Segment Start: Task data
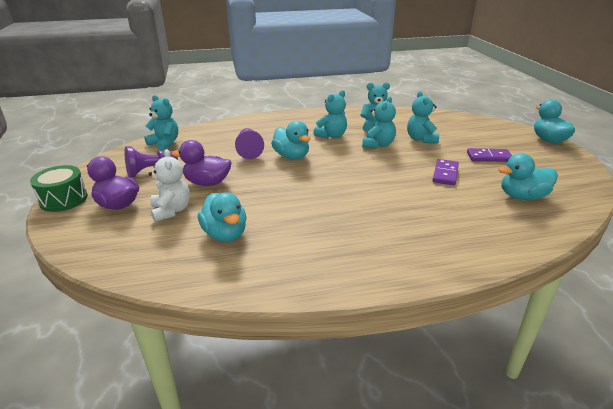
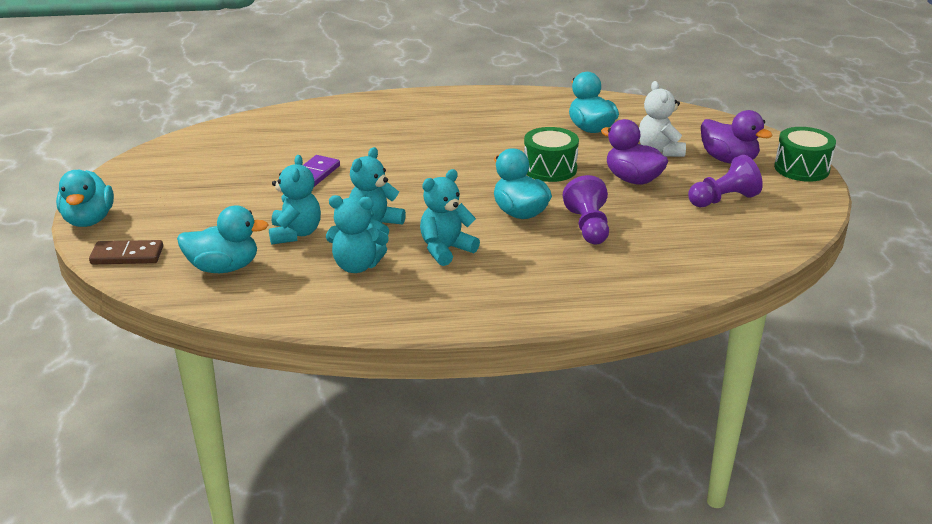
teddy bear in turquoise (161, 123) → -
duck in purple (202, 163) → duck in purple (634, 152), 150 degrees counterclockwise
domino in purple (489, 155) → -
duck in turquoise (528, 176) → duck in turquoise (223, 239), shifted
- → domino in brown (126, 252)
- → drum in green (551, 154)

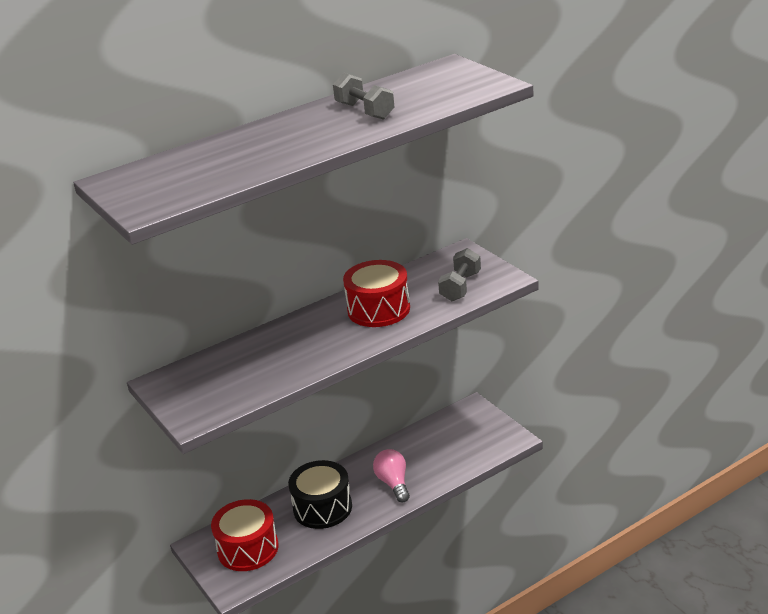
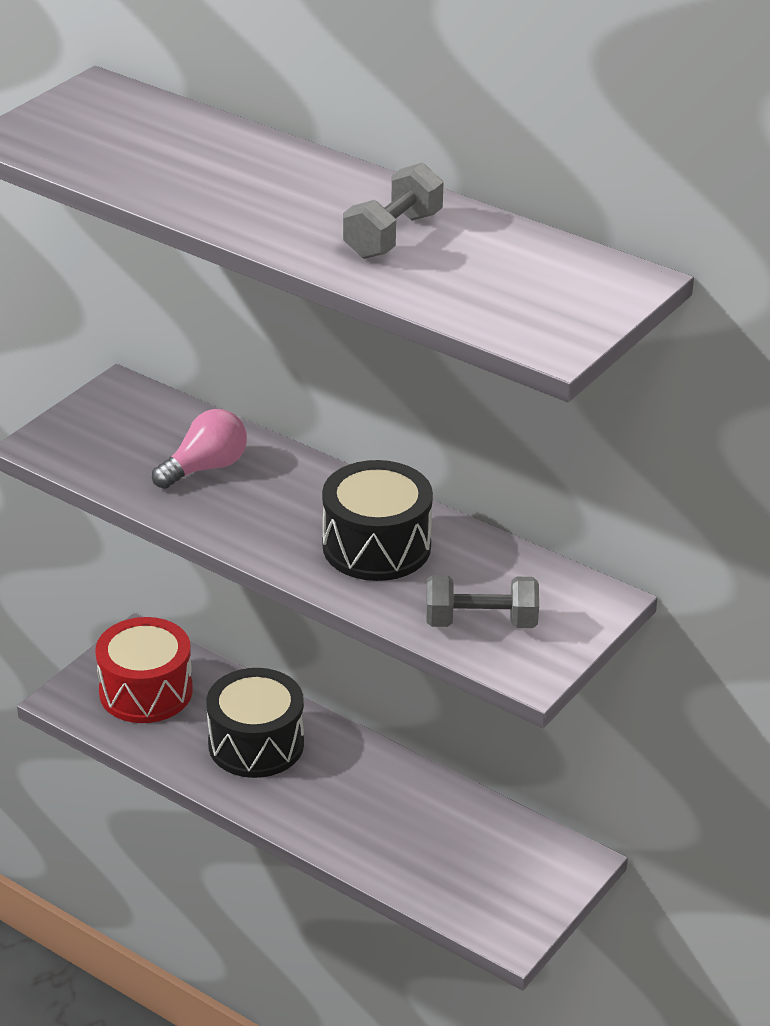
drum in red (376, 293) → drum in black (377, 520)
light bulb in pink (391, 475) → light bulb in pink (199, 449), shifted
Segment End: Task data
[Task]
Pick out all lines from the data above in which the word "drum" appears.

[Expected answer]
- → drum in green (551, 154)
drum in red (376, 293) → drum in black (377, 520)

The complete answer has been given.